(Stored items)
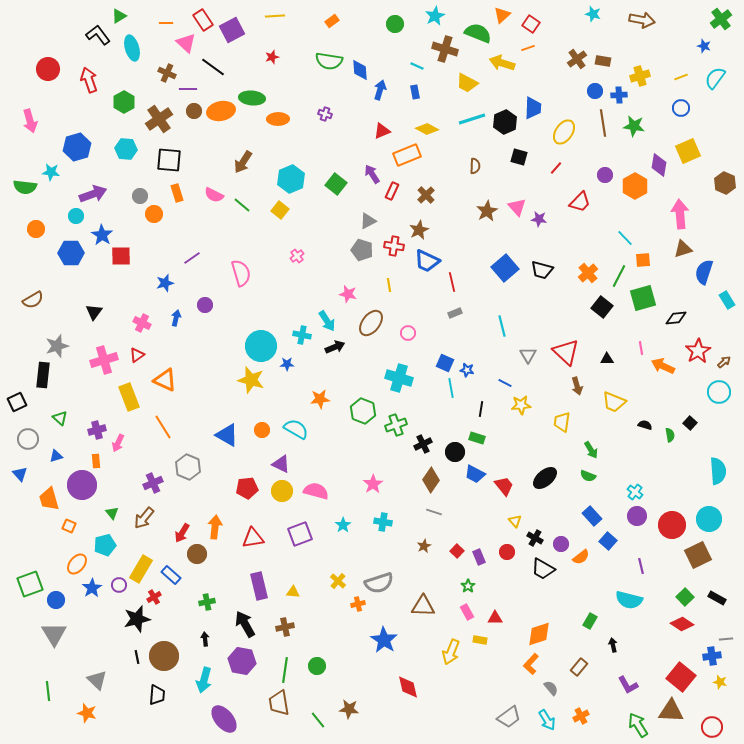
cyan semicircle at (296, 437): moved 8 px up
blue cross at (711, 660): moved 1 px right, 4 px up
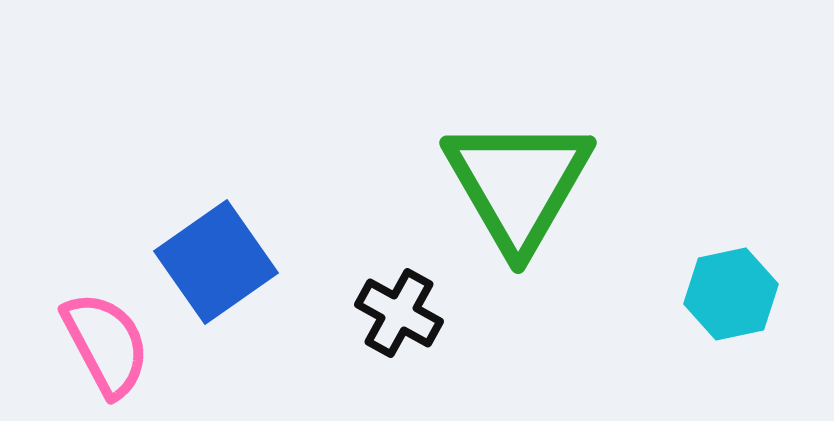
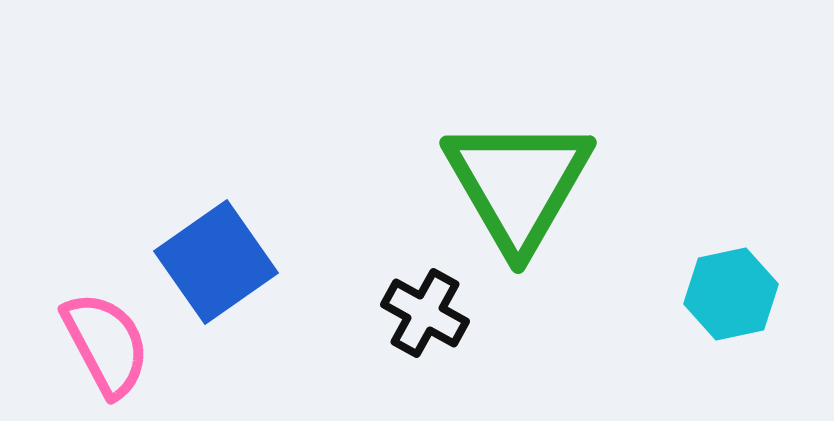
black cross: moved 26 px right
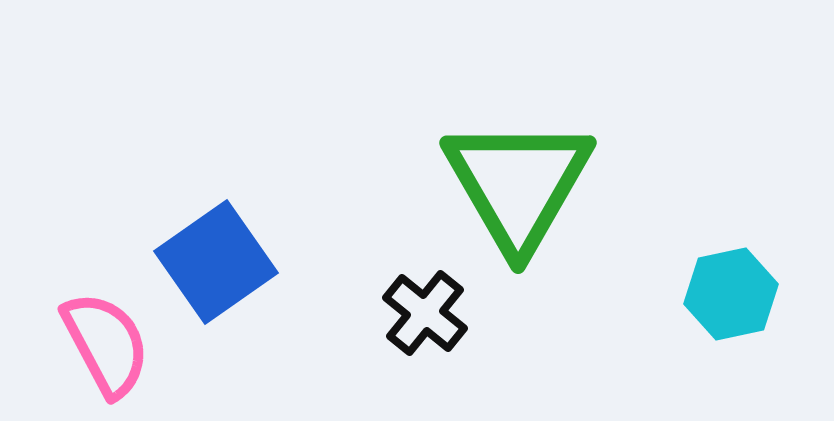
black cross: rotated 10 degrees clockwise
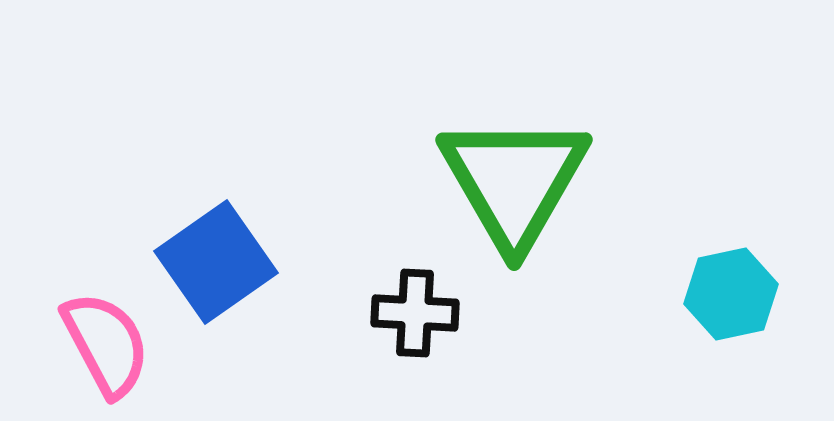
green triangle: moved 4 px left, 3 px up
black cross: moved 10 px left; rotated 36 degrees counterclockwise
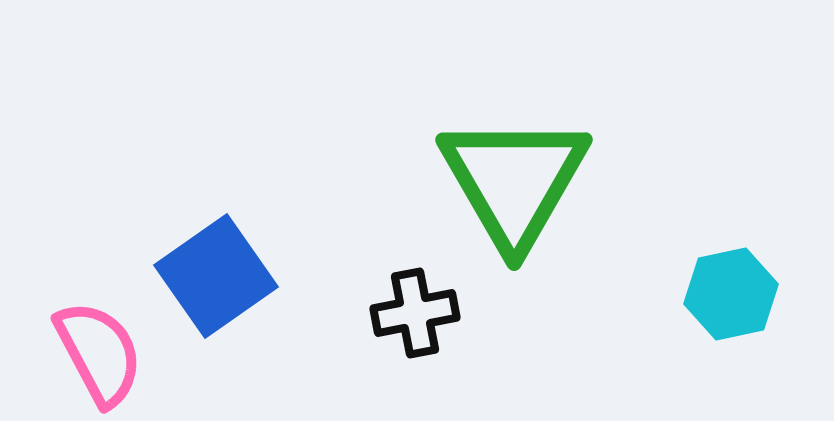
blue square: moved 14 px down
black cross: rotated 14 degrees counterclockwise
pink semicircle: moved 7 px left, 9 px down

--

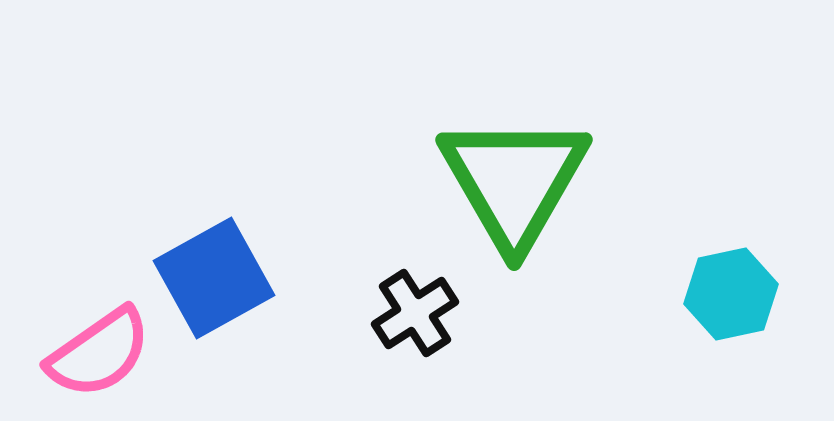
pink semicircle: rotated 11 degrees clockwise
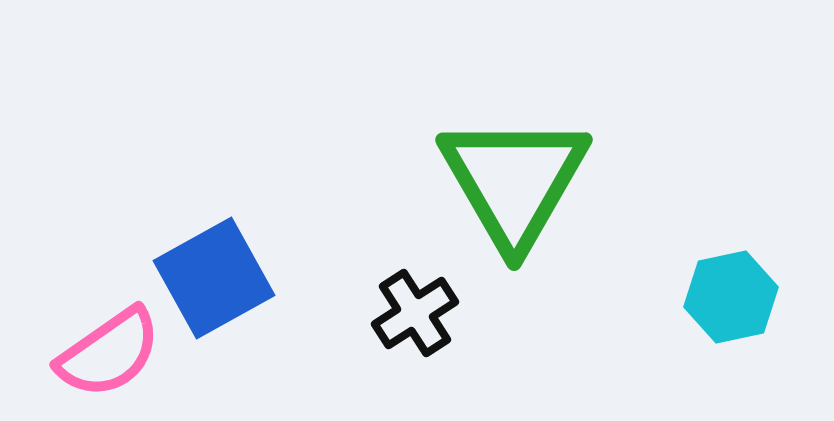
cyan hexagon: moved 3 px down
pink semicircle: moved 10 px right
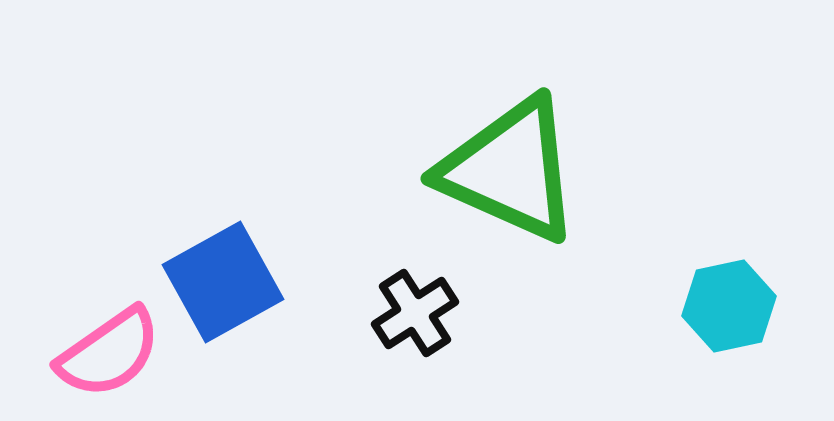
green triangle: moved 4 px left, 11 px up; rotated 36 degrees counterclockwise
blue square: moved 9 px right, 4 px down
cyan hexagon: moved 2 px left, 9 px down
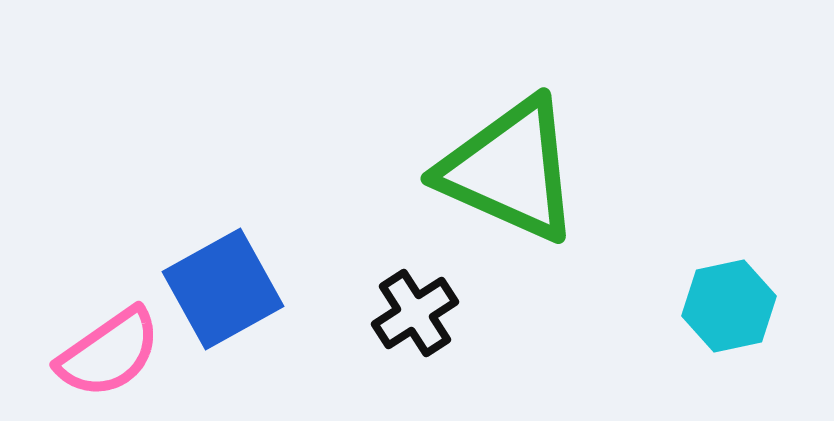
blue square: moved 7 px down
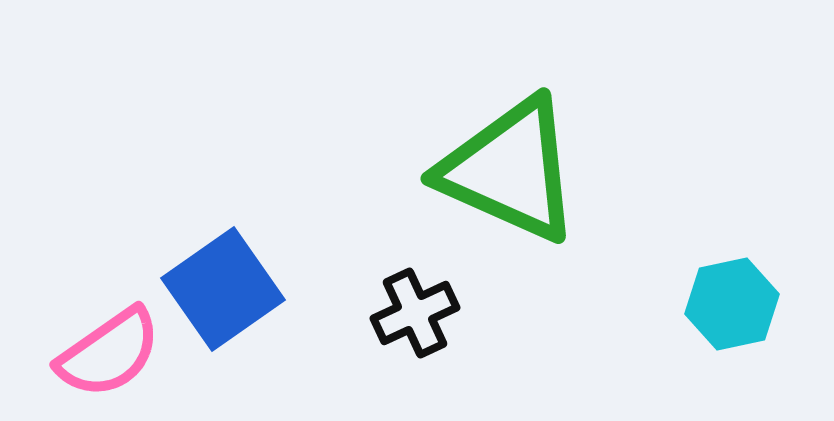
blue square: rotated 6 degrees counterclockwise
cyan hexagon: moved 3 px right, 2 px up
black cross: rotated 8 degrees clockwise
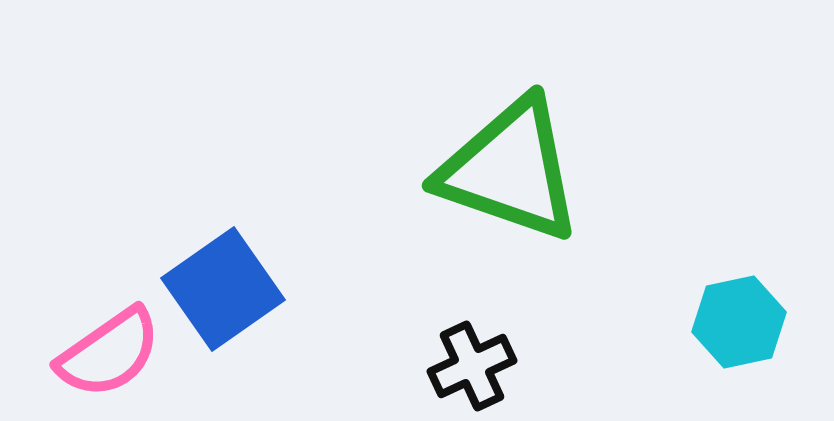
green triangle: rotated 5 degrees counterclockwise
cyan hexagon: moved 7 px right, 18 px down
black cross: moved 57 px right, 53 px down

==

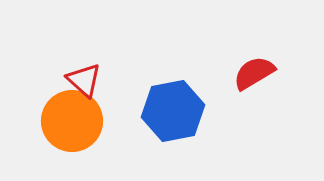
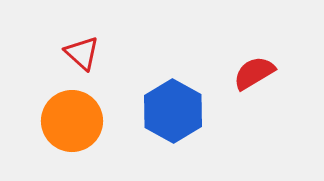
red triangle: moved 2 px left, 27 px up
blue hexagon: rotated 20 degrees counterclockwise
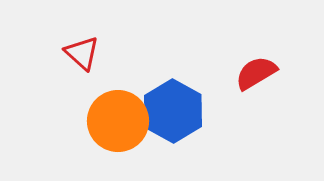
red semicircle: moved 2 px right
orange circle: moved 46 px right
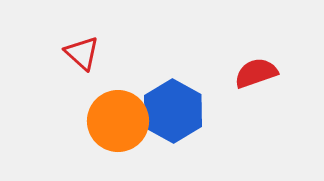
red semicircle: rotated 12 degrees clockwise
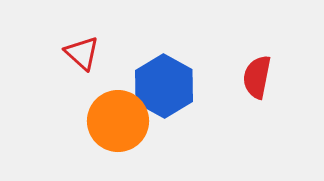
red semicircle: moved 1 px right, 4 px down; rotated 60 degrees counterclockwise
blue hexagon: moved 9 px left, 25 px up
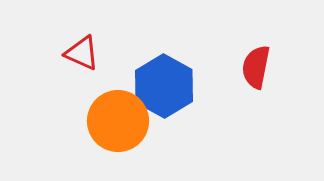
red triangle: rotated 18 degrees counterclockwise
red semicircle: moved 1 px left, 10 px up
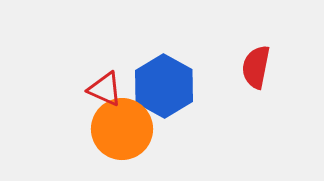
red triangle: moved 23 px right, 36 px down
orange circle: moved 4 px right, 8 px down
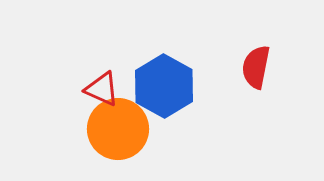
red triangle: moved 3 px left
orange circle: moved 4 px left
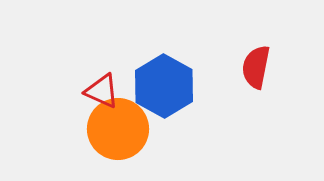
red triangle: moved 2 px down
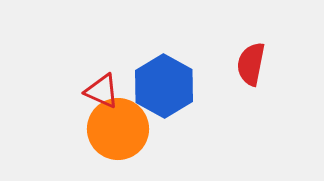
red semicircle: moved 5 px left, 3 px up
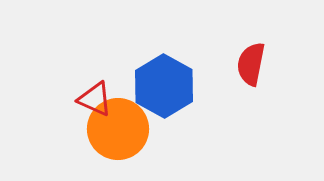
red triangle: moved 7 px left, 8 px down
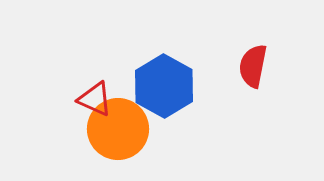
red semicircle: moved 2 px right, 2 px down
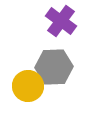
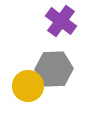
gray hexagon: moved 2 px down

EXERCISE INSTRUCTIONS — Find every line in the entries above that contains the word "counterclockwise", and copy each of those lines.

RESPONSE —
black cross: moved 10 px left; rotated 36 degrees counterclockwise
black cross: rotated 14 degrees counterclockwise
green triangle: moved 4 px left, 11 px up; rotated 36 degrees counterclockwise
blue square: rotated 6 degrees counterclockwise
green triangle: rotated 5 degrees counterclockwise
blue hexagon: rotated 20 degrees counterclockwise
red semicircle: moved 1 px right, 4 px down; rotated 60 degrees counterclockwise
red triangle: rotated 18 degrees counterclockwise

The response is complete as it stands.